┌─ Provided records

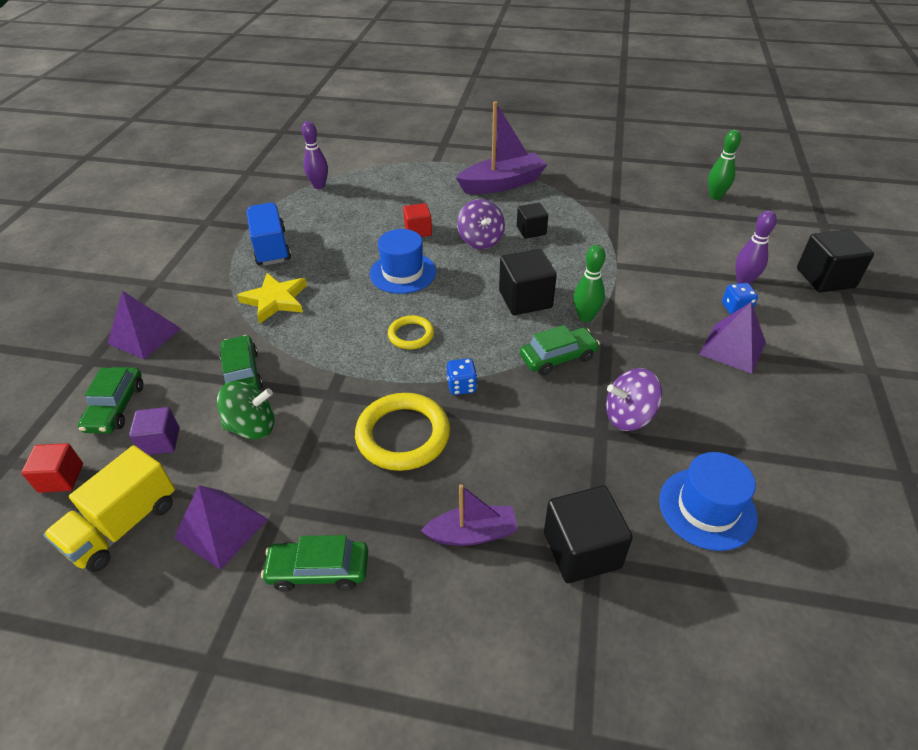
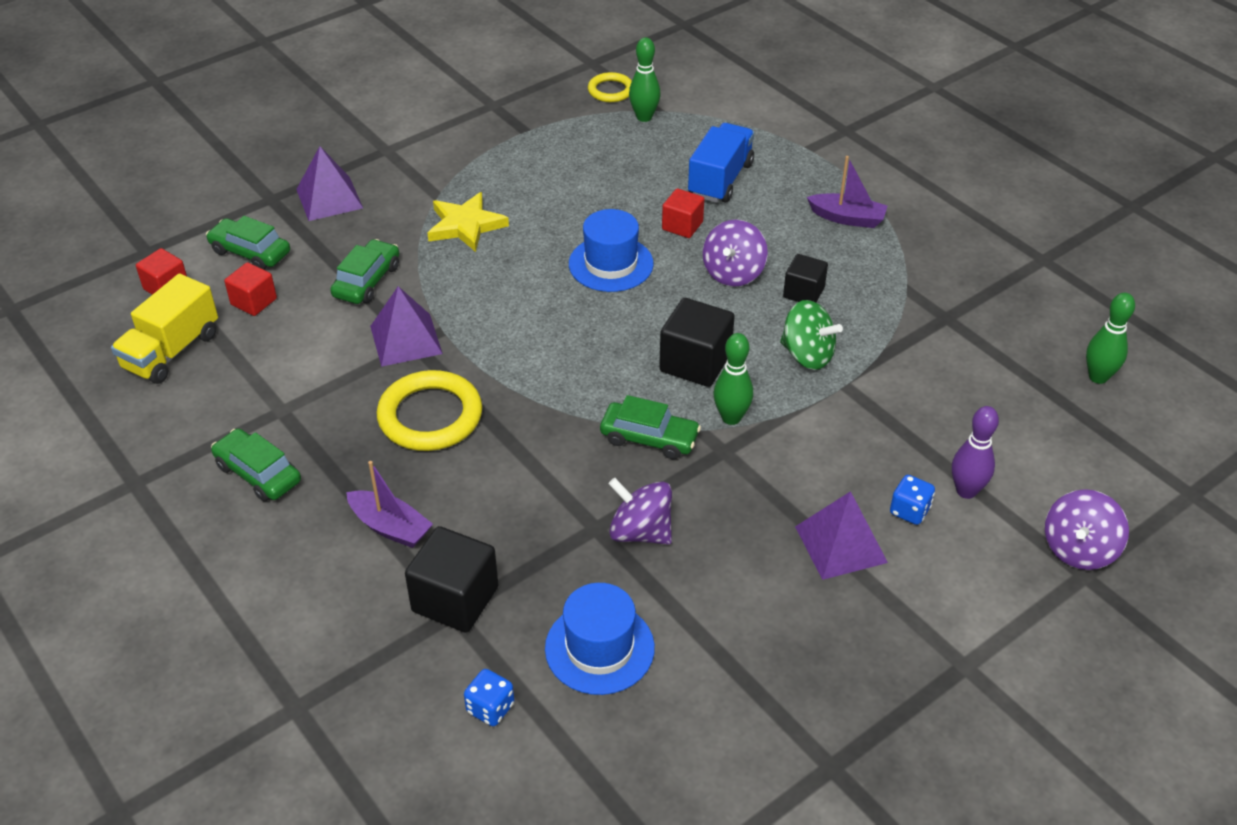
camera: 40 degrees right, 0 degrees up
(116, 407) = (250, 252): green car -> green car turned 75 degrees clockwise
(123, 525) = (171, 351): yellow truck -> yellow truck turned 45 degrees counterclockwise
(160, 441) = (254, 301): purple cube -> red cube
(221, 528) = (228, 397): purple pyramid -> purple pyramid (405, 339)
(252, 427) = (327, 332): green spinning top -> green spinning top (807, 355)
(271, 248) = (520, 167): blue truck -> blue truck (720, 180)
(319, 186) = (644, 117): purple bowling pin -> green bowling pin
(411, 335) = (543, 332): yellow ring -> yellow ring (610, 90)
(462, 386) = (528, 407): blue dice -> blue dice (490, 708)
(502, 184) = (847, 218): purple boat -> purple boat, size x0.60
(825, 278) = (1078, 549): black cube -> purple spinning top

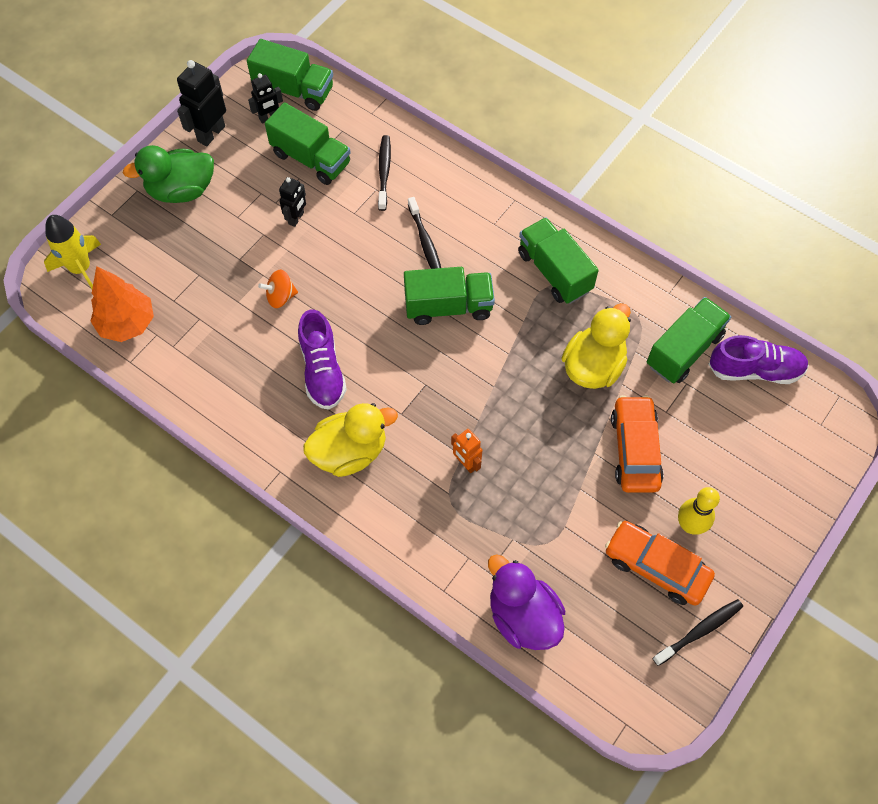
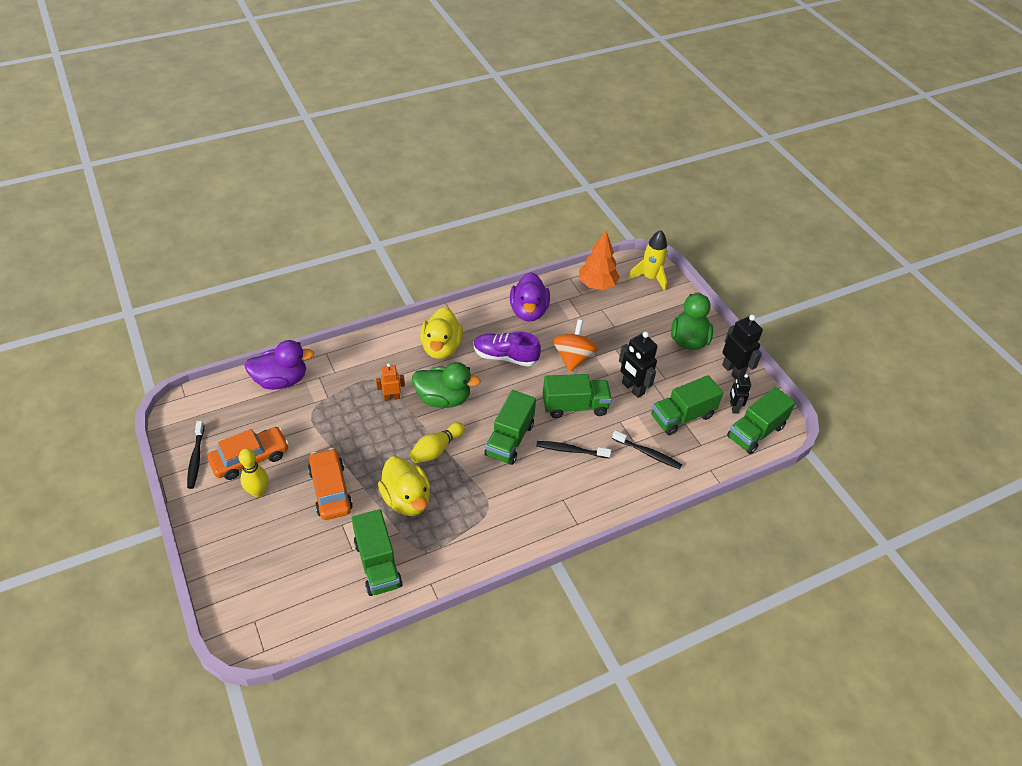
camera: 115 degrees right, 15 degrees down
(224, 381) = (528, 311): none -> purple duck
(280, 297) = (573, 357): orange spinning top -> orange spinning top, size x1.63
(296, 218) = (632, 388): black robot -> black robot, size x1.63
(432, 404) = (443, 398): none -> green duck
(510, 372) = (436, 449): none -> yellow bowling pin
(554, 271) = (497, 516): green truck -> green truck (575, 406)
(635, 449) = (330, 490): orange car -> orange car turned 135 degrees counterclockwise
(755, 370) = (328, 603): purple shoe -> none

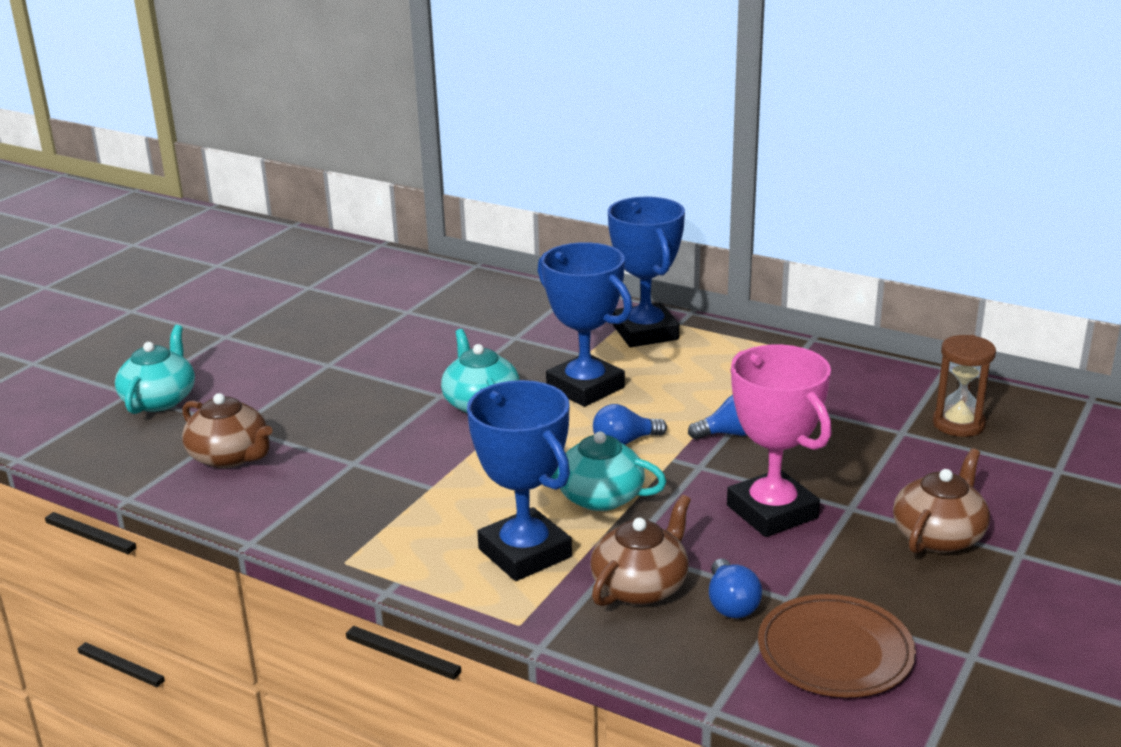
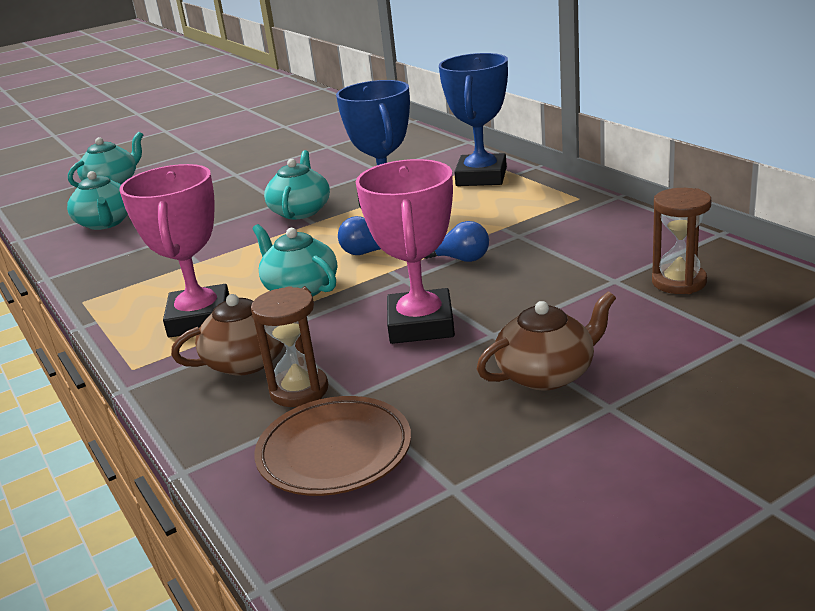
camera: 30 degrees right, 0 degrees up
(230, 456) = (105, 223): brown teapot -> turquoise teapot
(525, 553) = (200, 319): blue trophy -> pink trophy
(731, 604) = (299, 390): blue light bulb -> brown hourglass

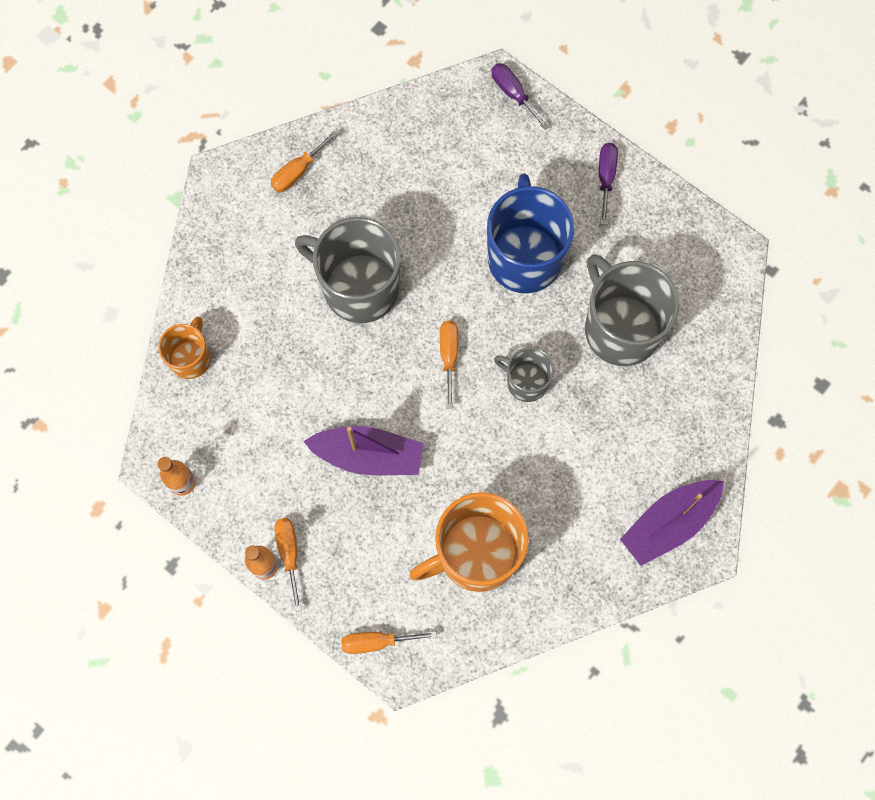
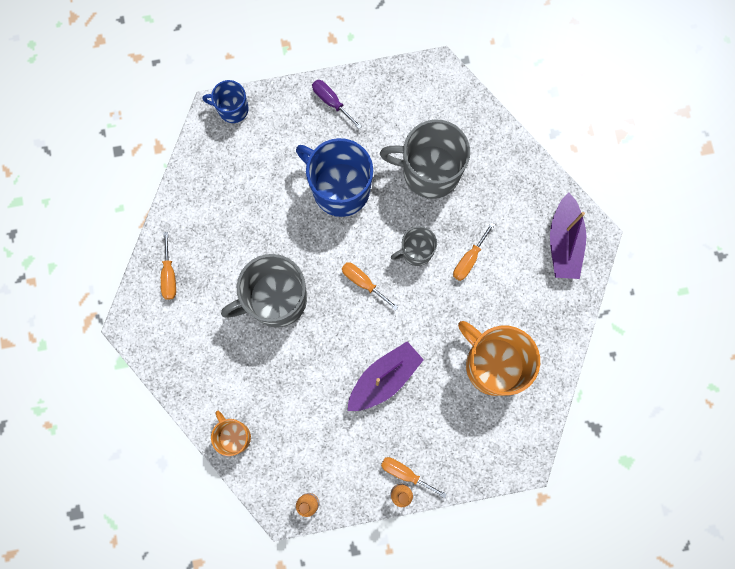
camera: 50 degrees left, 5 degrees up
(377, 642) = (498, 464): orange screwdriver -> orange screwdriver (469, 259)
(476, 553) = (493, 364): orange mug -> orange mug turned 120 degrees clockwise
(513, 94) = (232, 109): purple screwdriver -> blue mug

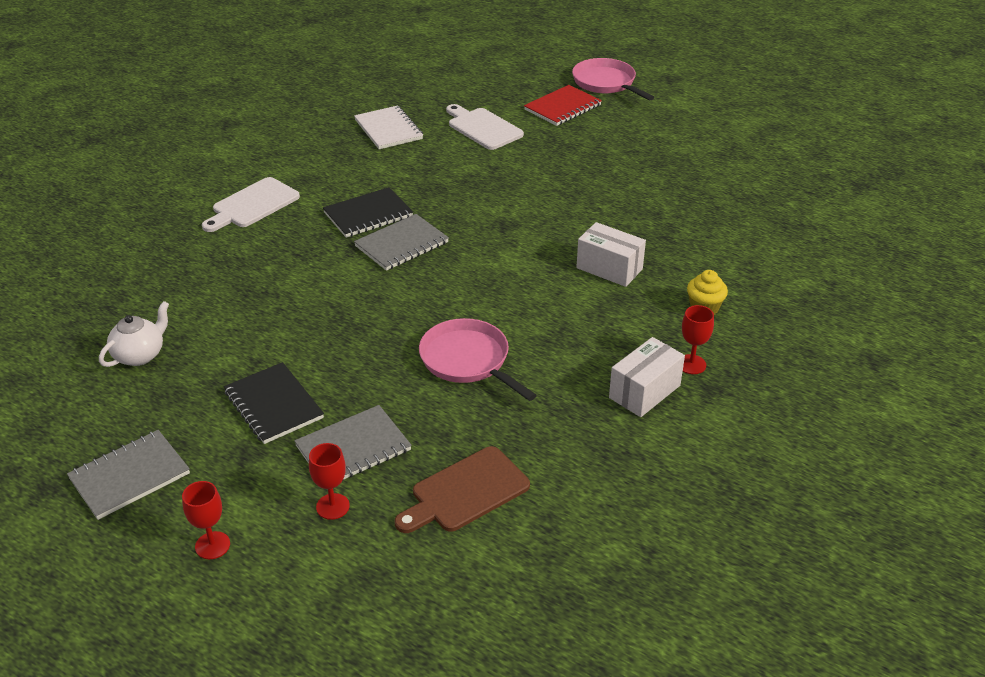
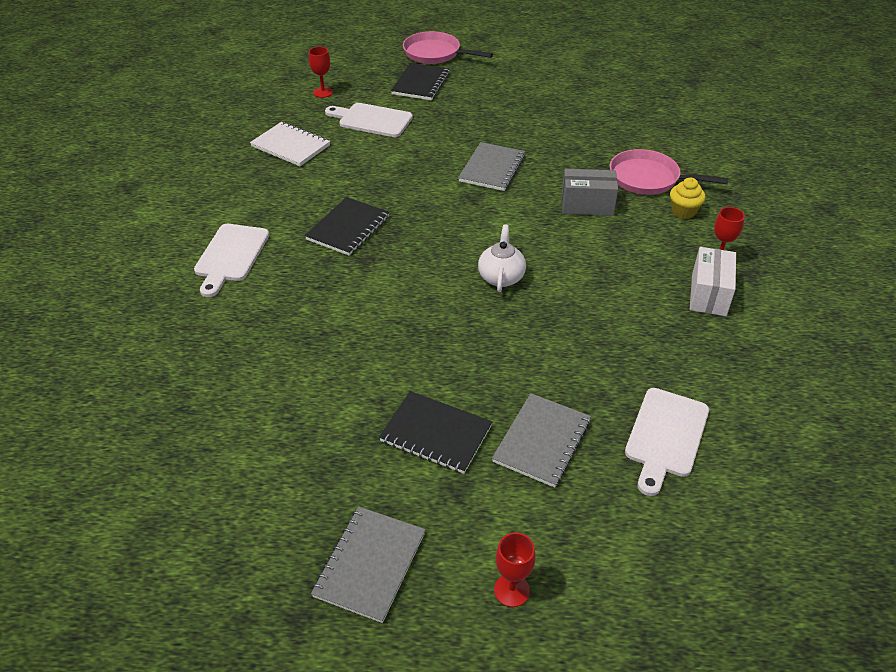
camera: 30 degrees left, 5 degrees up
(140, 355) = (262, 442): white teapot -> white teapot (501, 277)
(332, 506) = (576, 501): red goblet -> red goblet (323, 92)
(401, 244) = (403, 244): grey notebook -> grey notebook (492, 168)
(466, 492) = (665, 436): brown cutting board -> white cutting board
(468, 360) = (557, 324): pink pan -> pink pan (648, 178)
(562, 107) = (420, 83): red notebook -> black notebook
(609, 268) = (587, 205): white box -> grey box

└─

*Work request*.
Transcribe exactly the lines that run from the first line of the records above through the line with "(221, 528) = (228, 397): purple", and include both of those lines; pictures stay out.

*Expected answer*.
camera: 40 degrees right, 0 degrees up
(116, 407) = (250, 252): green car -> green car turned 75 degrees clockwise
(123, 525) = (171, 351): yellow truck -> yellow truck turned 45 degrees counterclockwise
(160, 441) = (254, 301): purple cube -> red cube
(221, 528) = (228, 397): purple pyramid -> purple pyramid (405, 339)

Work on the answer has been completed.